-- REQUIREMENT --
Please retype, unchanged, each line from the top of the material below through the line where "purple brick B3:B5" appears.

(RECORDS begins)

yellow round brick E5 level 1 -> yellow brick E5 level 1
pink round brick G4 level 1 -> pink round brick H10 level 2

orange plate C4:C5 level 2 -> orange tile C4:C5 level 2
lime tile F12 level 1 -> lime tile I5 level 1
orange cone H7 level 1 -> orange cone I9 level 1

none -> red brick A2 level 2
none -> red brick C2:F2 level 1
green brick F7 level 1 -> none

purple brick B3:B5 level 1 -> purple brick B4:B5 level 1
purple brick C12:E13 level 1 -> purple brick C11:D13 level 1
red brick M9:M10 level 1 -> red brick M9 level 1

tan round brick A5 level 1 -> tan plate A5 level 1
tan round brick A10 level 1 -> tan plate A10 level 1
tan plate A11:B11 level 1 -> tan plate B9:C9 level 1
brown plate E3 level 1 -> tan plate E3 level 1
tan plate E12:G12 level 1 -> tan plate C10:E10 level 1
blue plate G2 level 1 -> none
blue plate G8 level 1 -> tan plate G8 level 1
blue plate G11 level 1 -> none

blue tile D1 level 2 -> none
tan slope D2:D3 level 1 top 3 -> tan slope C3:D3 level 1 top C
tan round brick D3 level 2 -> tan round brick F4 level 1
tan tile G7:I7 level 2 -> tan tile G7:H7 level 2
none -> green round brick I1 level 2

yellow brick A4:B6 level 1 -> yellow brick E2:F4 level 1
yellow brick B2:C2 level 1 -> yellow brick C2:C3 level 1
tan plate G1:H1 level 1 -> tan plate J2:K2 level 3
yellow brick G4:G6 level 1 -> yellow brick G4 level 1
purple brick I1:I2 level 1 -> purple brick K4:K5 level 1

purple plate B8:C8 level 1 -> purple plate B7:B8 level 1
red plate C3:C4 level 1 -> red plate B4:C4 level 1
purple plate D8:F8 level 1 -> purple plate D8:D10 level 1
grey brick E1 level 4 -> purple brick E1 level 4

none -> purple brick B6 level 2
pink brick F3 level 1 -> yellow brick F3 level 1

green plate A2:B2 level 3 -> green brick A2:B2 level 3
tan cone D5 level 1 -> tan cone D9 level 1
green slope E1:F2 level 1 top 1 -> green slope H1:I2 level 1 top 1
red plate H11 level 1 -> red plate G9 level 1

(RECORDS ends)

-- ANSWER BELOW --
yellow round brick E5 level 1 -> yellow brick E5 level 1
pink round brick G4 level 1 -> pink round brick H10 level 2

orange plate C4:C5 level 2 -> orange tile C4:C5 level 2
lime tile F12 level 1 -> lime tile I5 level 1
orange cone H7 level 1 -> orange cone I9 level 1

none -> red brick A2 level 2
none -> red brick C2:F2 level 1
green brick F7 level 1 -> none

purple brick B3:B5 level 1 -> purple brick B4:B5 level 1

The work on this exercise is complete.